- [The input]:
==*==

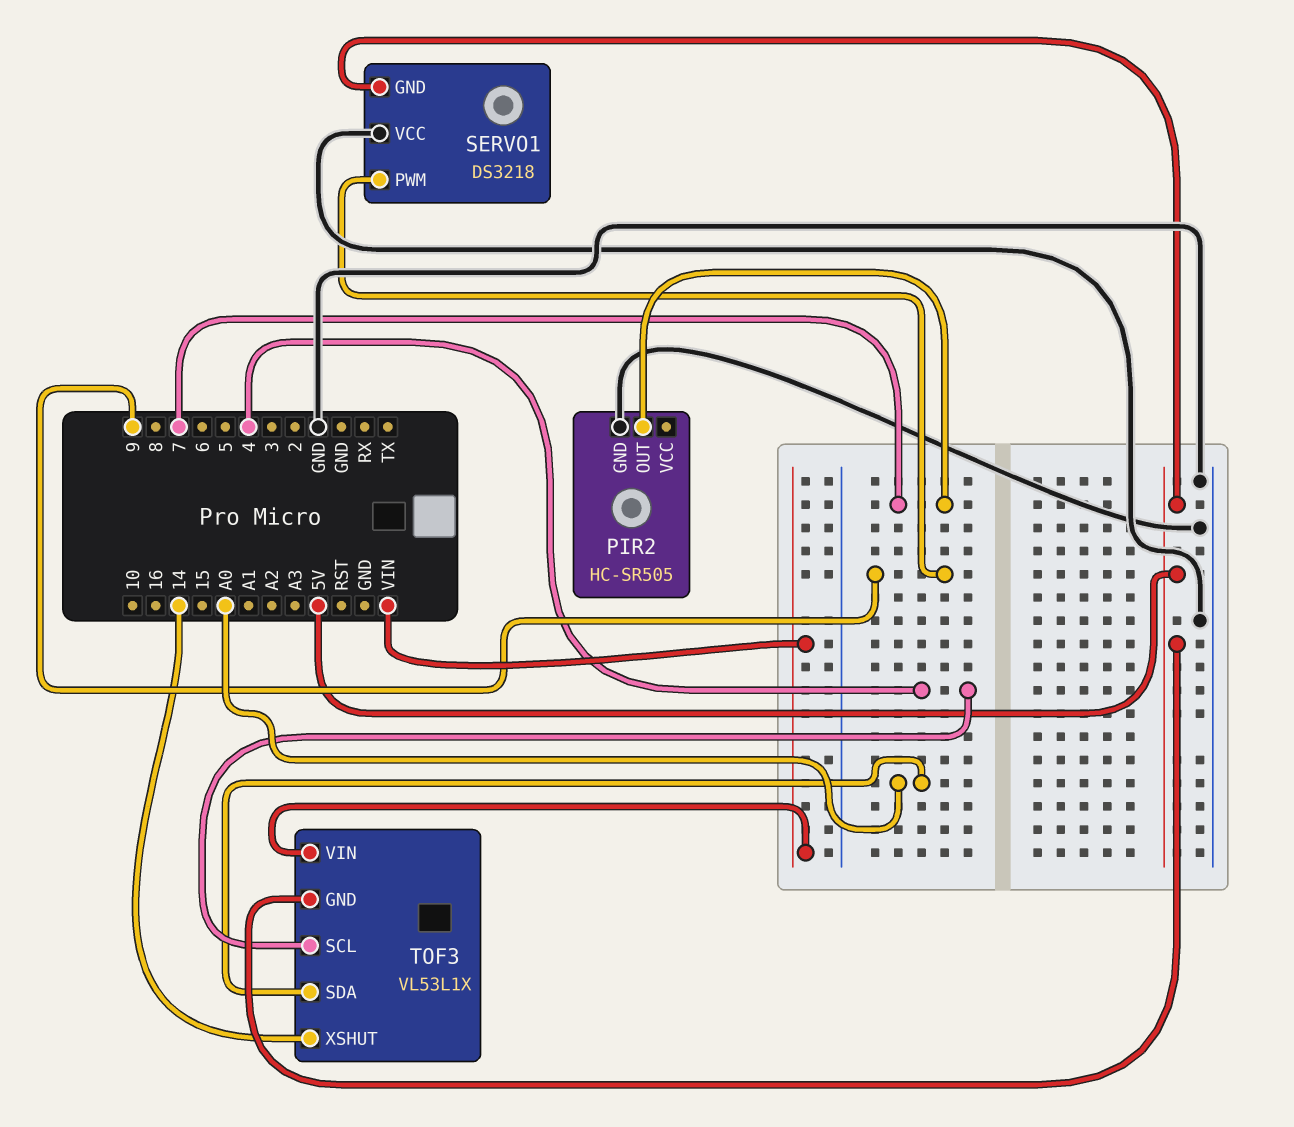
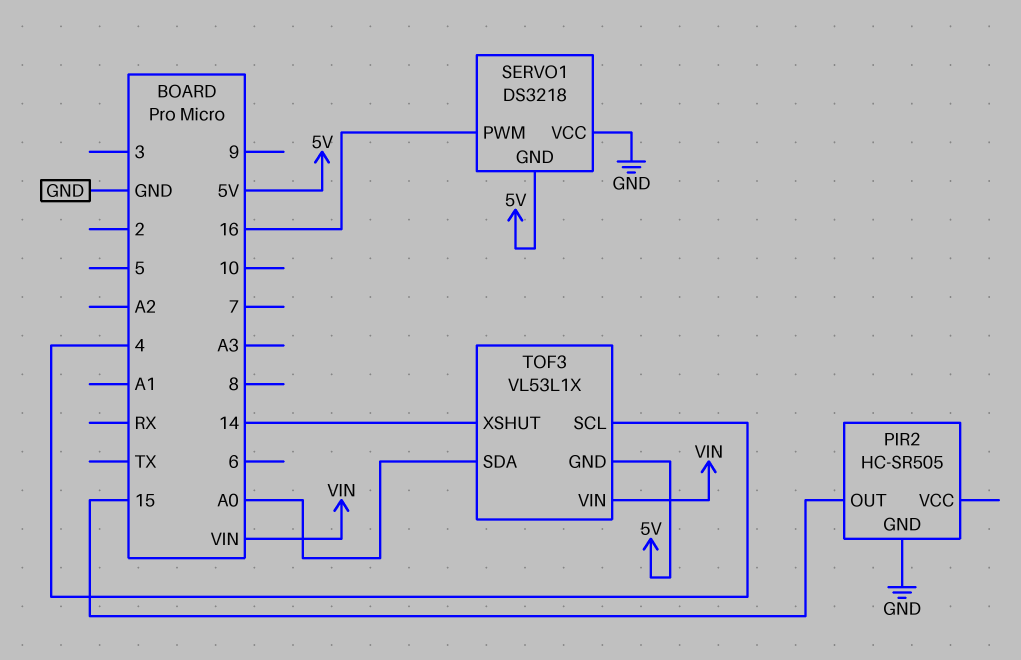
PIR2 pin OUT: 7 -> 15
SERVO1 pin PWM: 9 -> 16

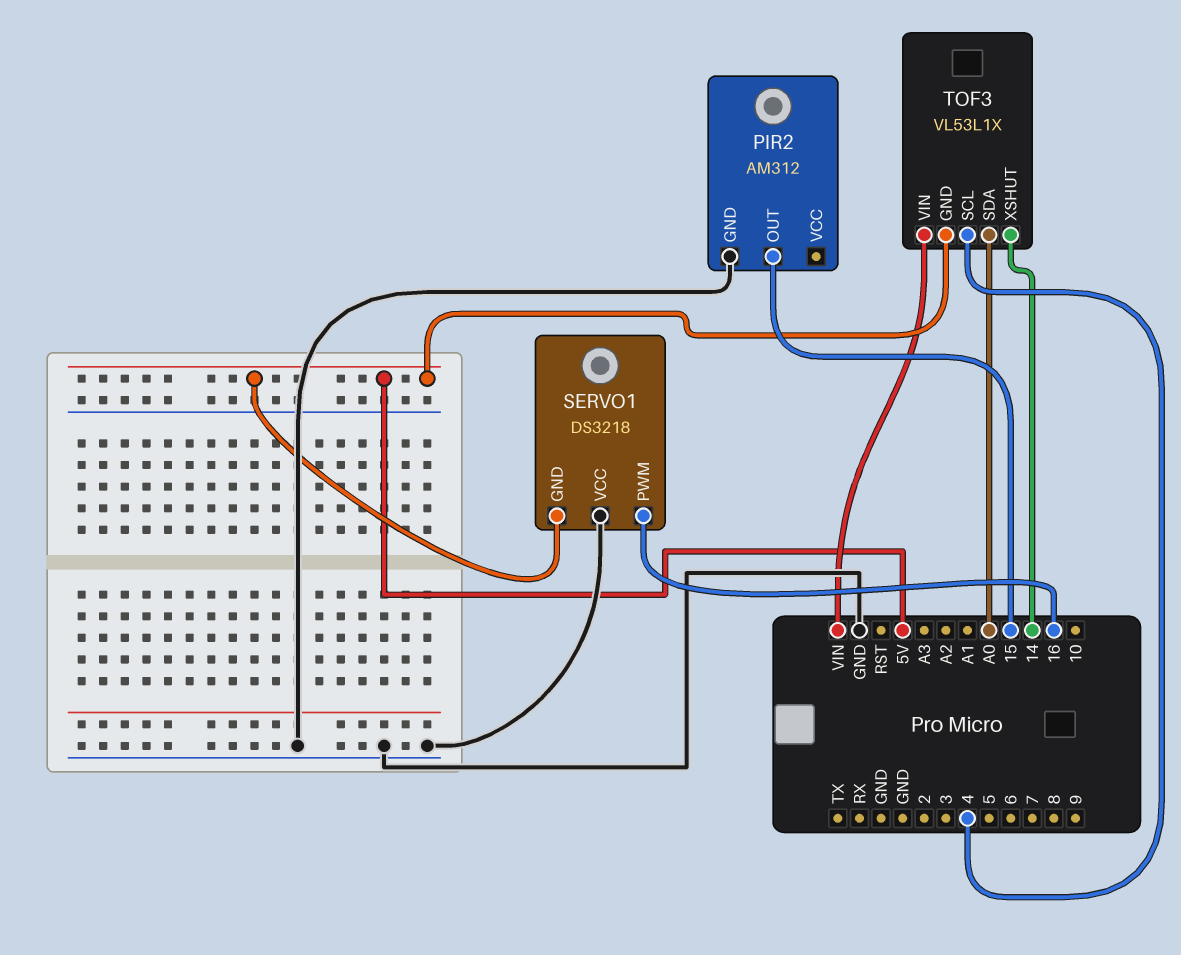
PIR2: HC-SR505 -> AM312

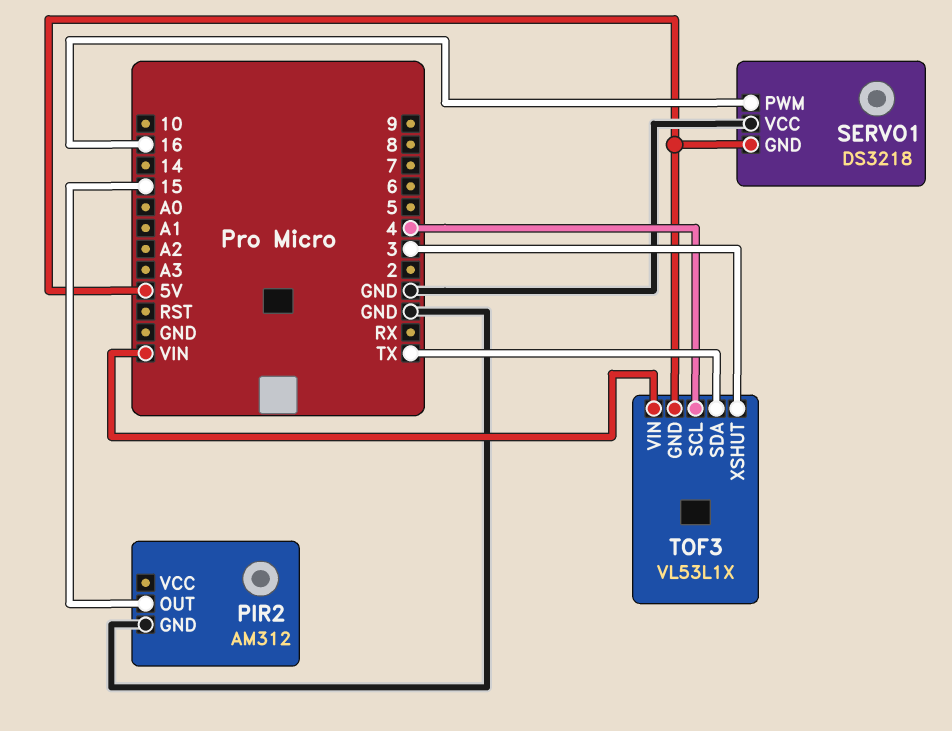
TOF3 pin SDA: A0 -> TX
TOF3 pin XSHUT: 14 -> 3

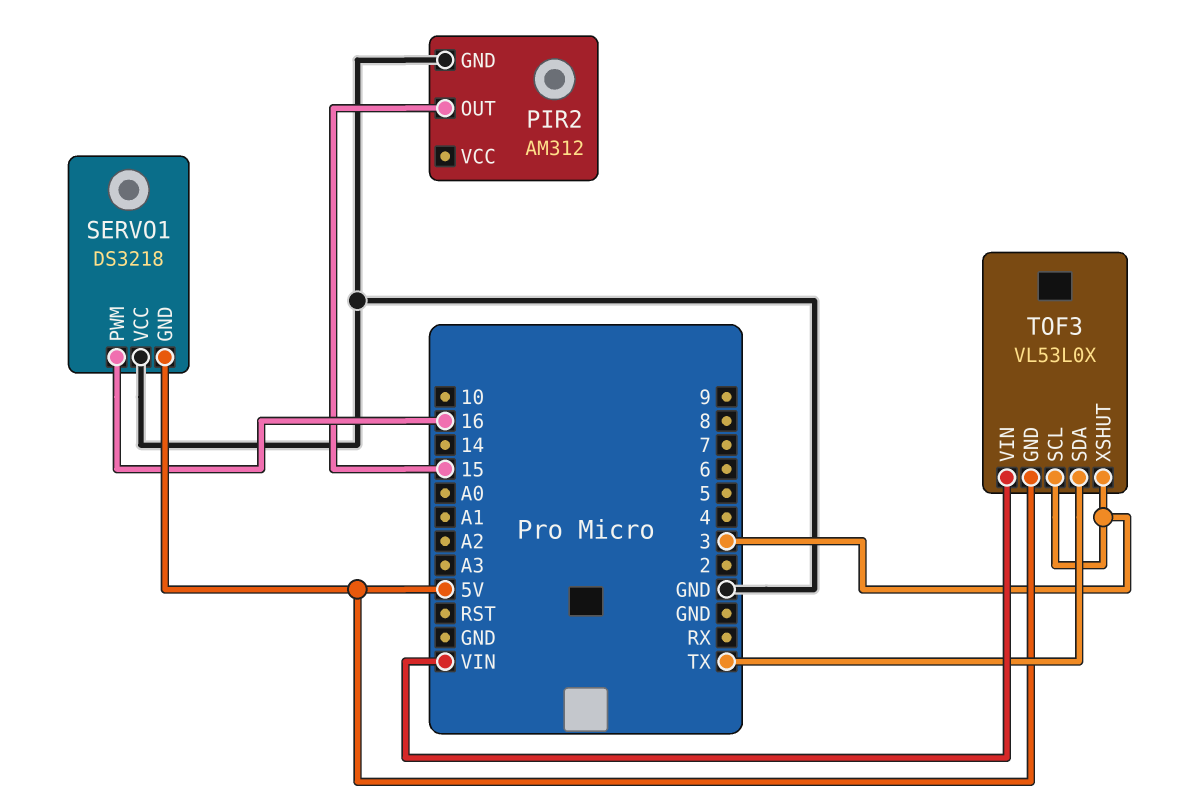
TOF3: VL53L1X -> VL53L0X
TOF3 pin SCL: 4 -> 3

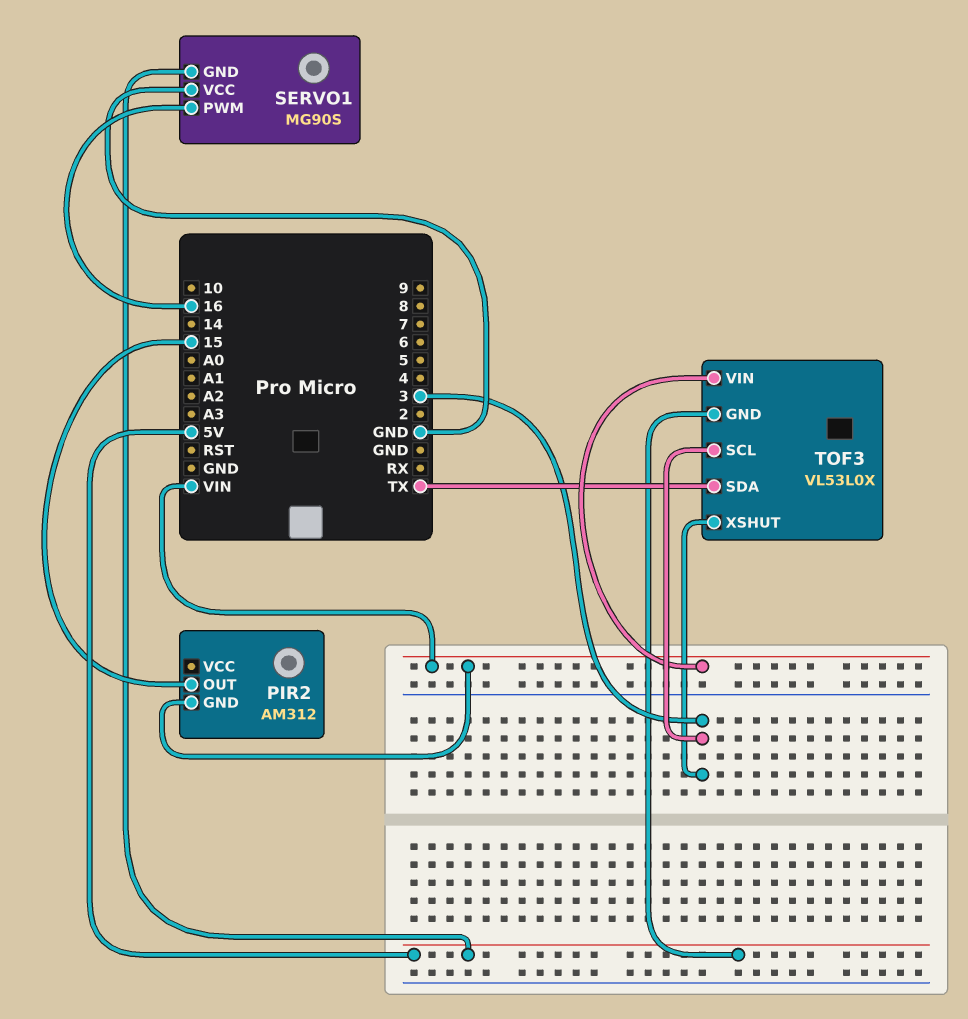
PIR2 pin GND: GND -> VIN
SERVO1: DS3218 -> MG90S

==*==

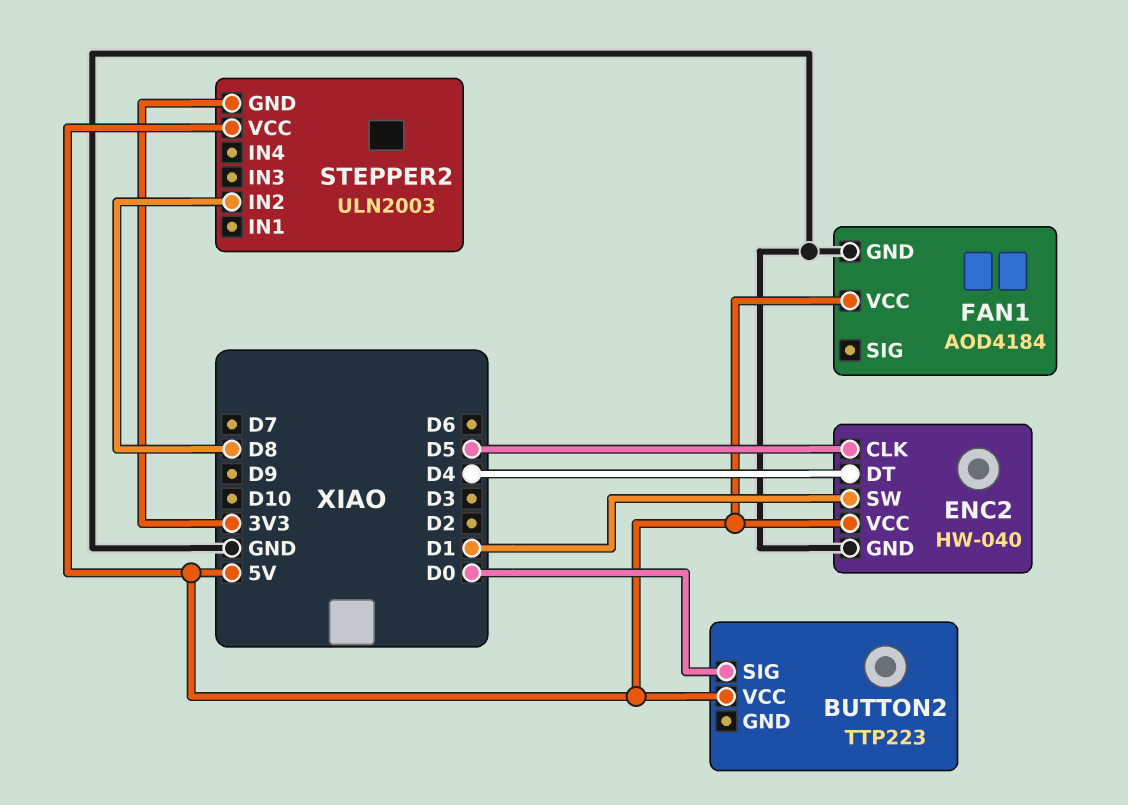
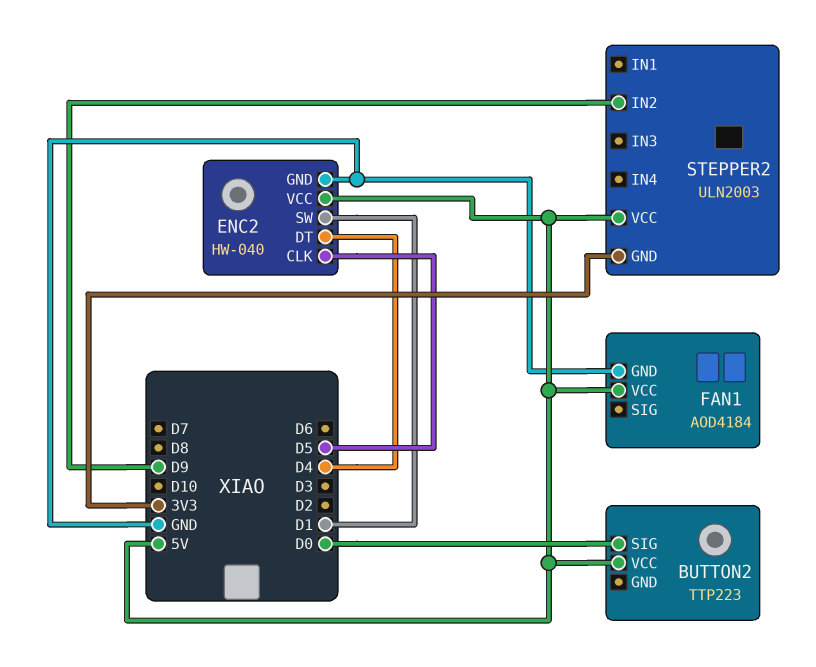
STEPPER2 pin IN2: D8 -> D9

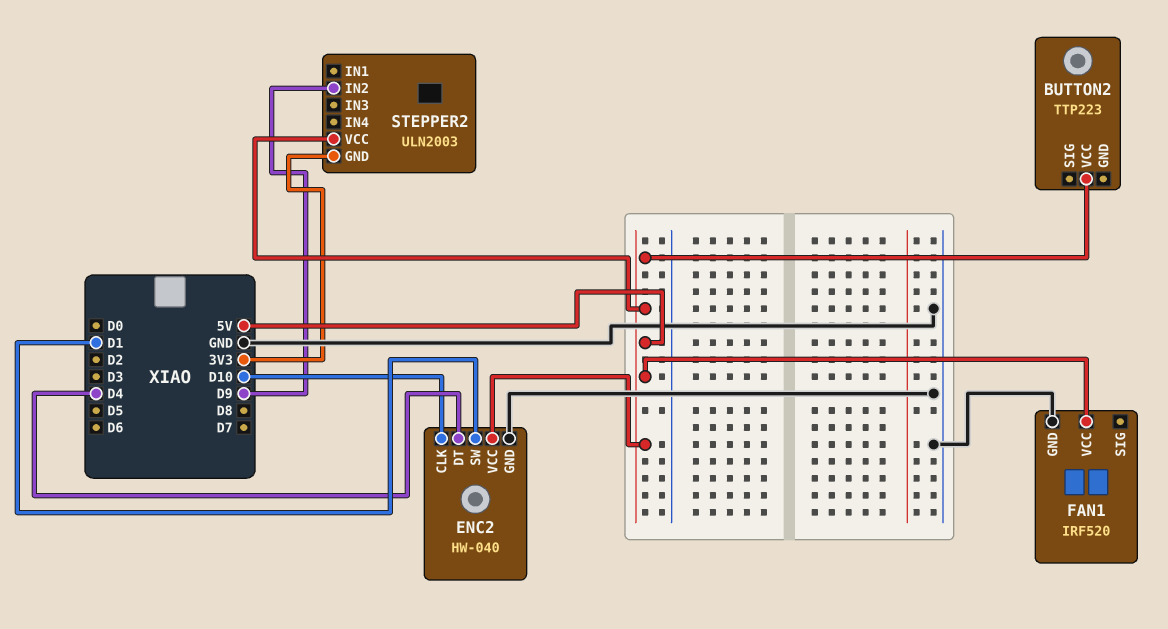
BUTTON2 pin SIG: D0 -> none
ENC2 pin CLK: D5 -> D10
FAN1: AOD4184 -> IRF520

==*==

- [Action item]: Take the lines above starting at the one containing "TOF3 pin SCL: 4 -> 3" and ending at the one containing "SERVO1: DS3218 -> MG90S", and print them again exactly, without pictures.

- [Solved exercise]:
TOF3 pin SCL: 4 -> 3

PIR2 pin GND: GND -> VIN
SERVO1: DS3218 -> MG90S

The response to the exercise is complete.